DATA PROVIDED:
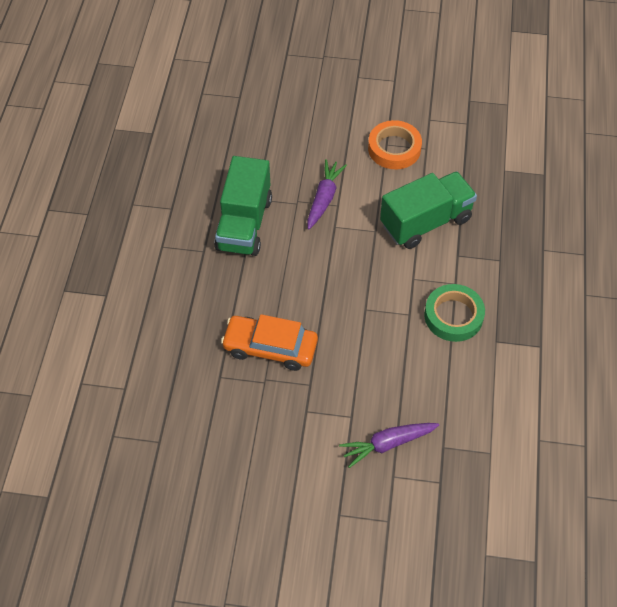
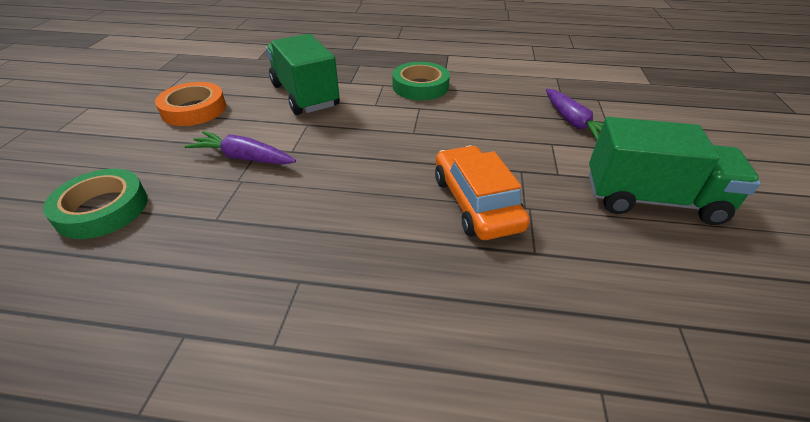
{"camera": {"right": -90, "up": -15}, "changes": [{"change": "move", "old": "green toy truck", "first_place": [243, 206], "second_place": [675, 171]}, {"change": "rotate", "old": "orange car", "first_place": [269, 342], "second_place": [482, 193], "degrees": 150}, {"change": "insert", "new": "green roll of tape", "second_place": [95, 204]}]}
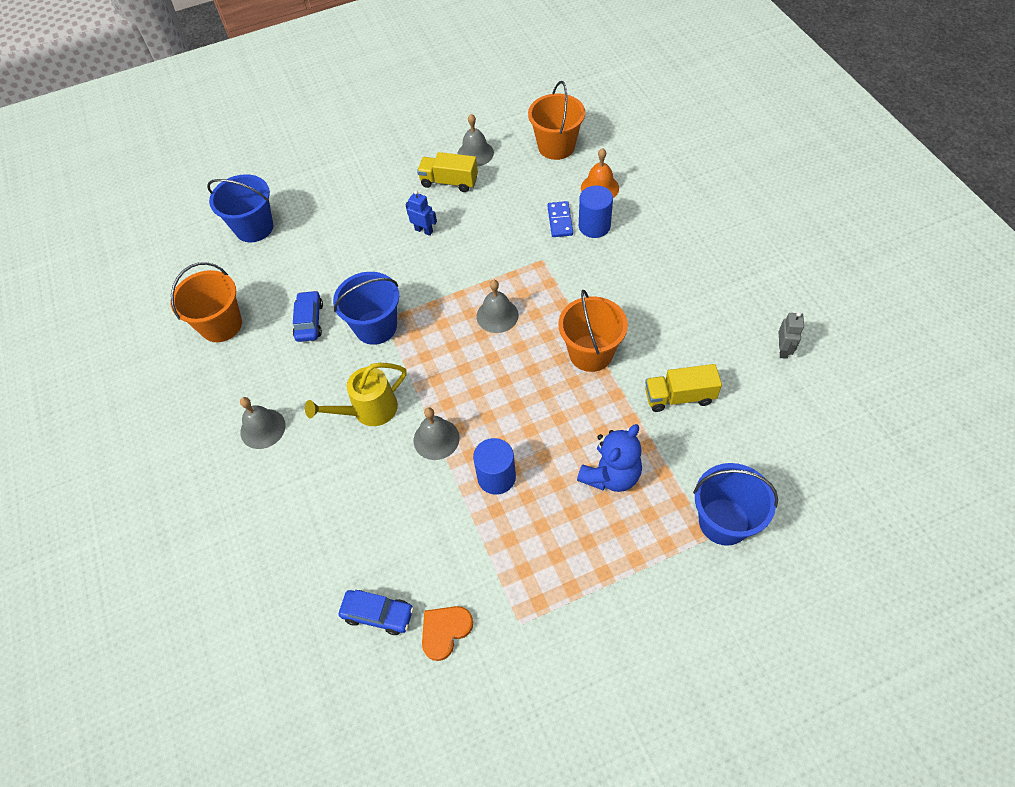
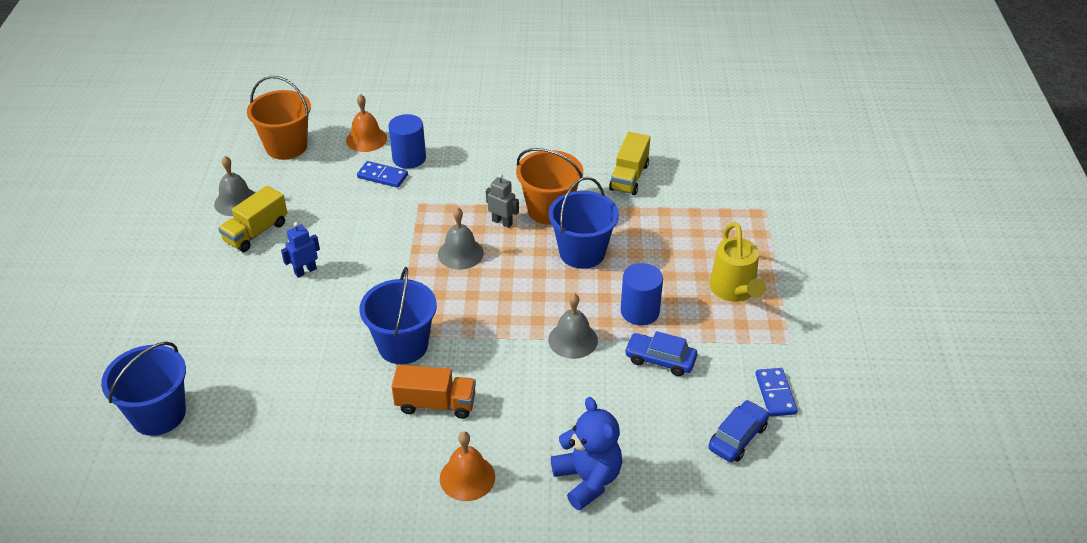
{"camera": {"right": -70, "up": -15}, "changes": [{"change": "delete", "old": "orange pail", "first_place": [206, 302]}, {"change": "move", "old": "royal blue car", "first_place": [308, 316], "second_place": [660, 353]}, {"change": "move", "old": "gray robot", "first_place": [791, 335], "second_place": [502, 201]}, {"change": "move", "old": "bright yellow watering can", "first_place": [356, 394], "second_place": [737, 262]}, {"change": "recolor", "old": "gray school bell", "new": "orange school bell", "first_place": [263, 423], "second_place": [467, 466]}, {"change": "move", "old": "royal blue stuffed bear", "first_place": [609, 458], "second_place": [586, 454]}, {"change": "move", "old": "royal blue pail", "first_place": [735, 504], "second_place": [584, 223]}, {"change": "replace", "old": "orange heart", "new": "royal blue domino", "first_place": [447, 633], "second_place": [776, 392]}, {"change": "insert", "new": "orange toy truck", "second_place": [434, 392]}]}
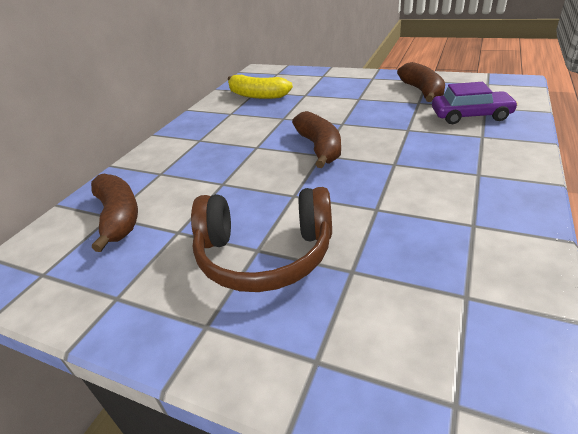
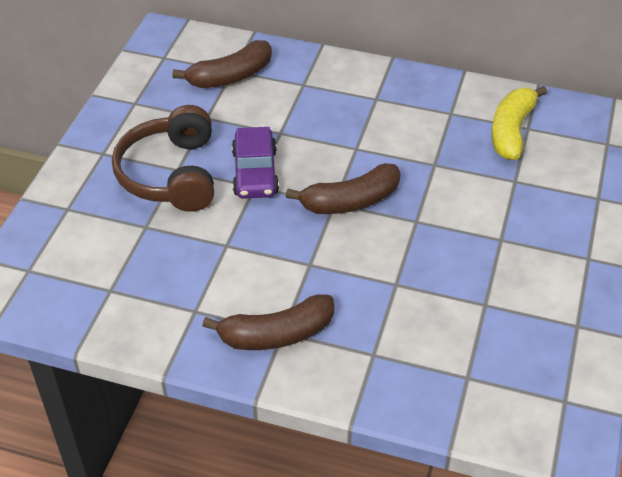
{"camera": {"right": 80, "up": 10}, "changes": [{"change": "move", "old": "brown banana fruit", "first_place": [421, 82], "second_place": [268, 322]}, {"change": "move", "old": "royal purple car", "first_place": [475, 103], "second_place": [255, 163]}]}
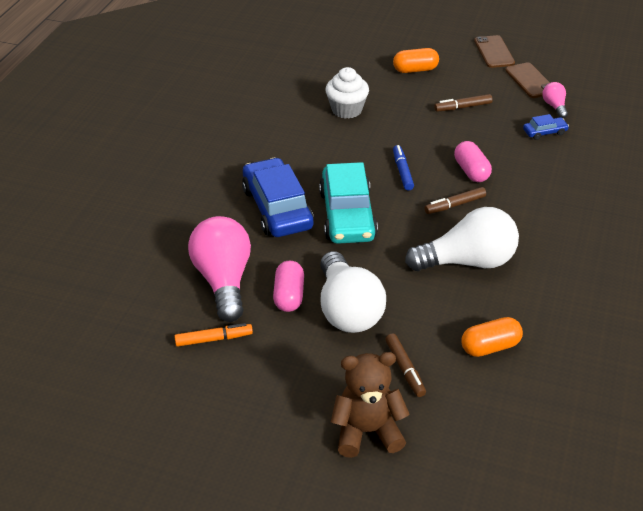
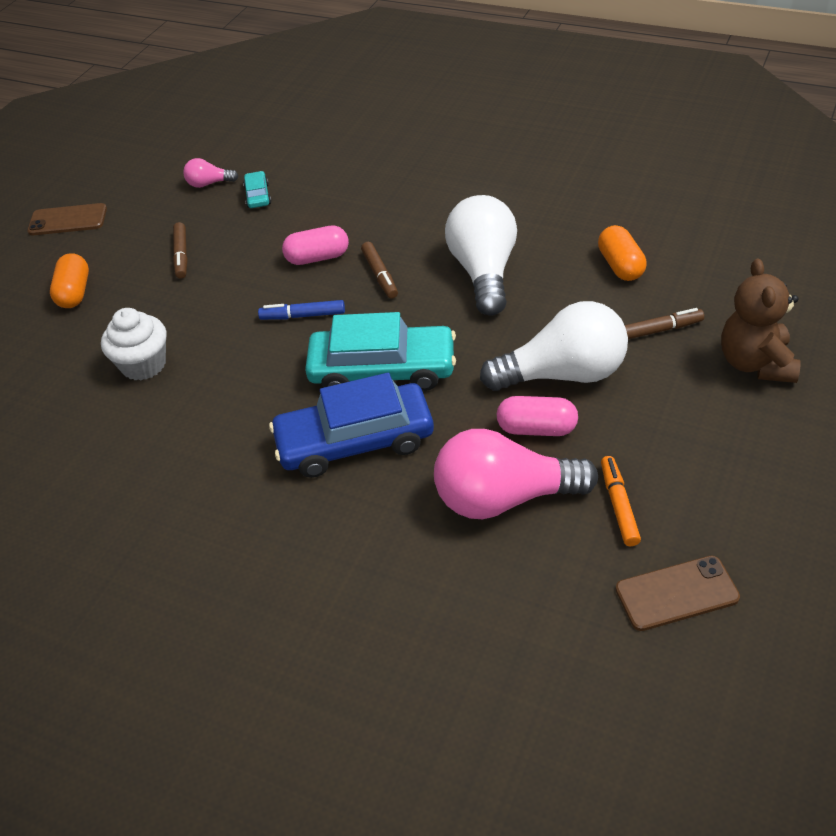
{"camera": {"right": -80, "up": 5}, "changes": [{"change": "move", "old": "brown phone", "first_place": [527, 80], "second_place": [678, 593]}, {"change": "recolor", "old": "royal blue car", "new": "teal car", "first_place": [546, 127], "second_place": [257, 189]}]}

WHAT IS REQUIRED:
Repeat the listing in full and exactly. Leave any pictures out.

ANSWER SPACE:
{"camera": {"right": -90, "up": -15}, "changes": [{"change": "move", "old": "green toy truck", "first_place": [243, 206], "second_place": [675, 171]}, {"change": "rotate", "old": "orange car", "first_place": [269, 342], "second_place": [482, 193], "degrees": 150}, {"change": "insert", "new": "green roll of tape", "second_place": [95, 204]}]}
{"camera": {"right": -70, "up": -15}, "changes": [{"change": "delete", "old": "orange pail", "first_place": [206, 302]}, {"change": "move", "old": "royal blue car", "first_place": [308, 316], "second_place": [660, 353]}, {"change": "move", "old": "gray robot", "first_place": [791, 335], "second_place": [502, 201]}, {"change": "move", "old": "bright yellow watering can", "first_place": [356, 394], "second_place": [737, 262]}, {"change": "recolor", "old": "gray school bell", "new": "orange school bell", "first_place": [263, 423], "second_place": [467, 466]}, {"change": "move", "old": "royal blue stuffed bear", "first_place": [609, 458], "second_place": [586, 454]}, {"change": "move", "old": "royal blue pail", "first_place": [735, 504], "second_place": [584, 223]}, {"change": "replace", "old": "orange heart", "new": "royal blue domino", "first_place": [447, 633], "second_place": [776, 392]}, {"change": "insert", "new": "orange toy truck", "second_place": [434, 392]}]}
{"camera": {"right": 80, "up": 10}, "changes": [{"change": "move", "old": "brown banana fruit", "first_place": [421, 82], "second_place": [268, 322]}, {"change": "move", "old": "royal purple car", "first_place": [475, 103], "second_place": [255, 163]}]}
{"camera": {"right": -80, "up": 5}, "changes": [{"change": "move", "old": "brown phone", "first_place": [527, 80], "second_place": [678, 593]}, {"change": "recolor", "old": "royal blue car", "new": "teal car", "first_place": [546, 127], "second_place": [257, 189]}]}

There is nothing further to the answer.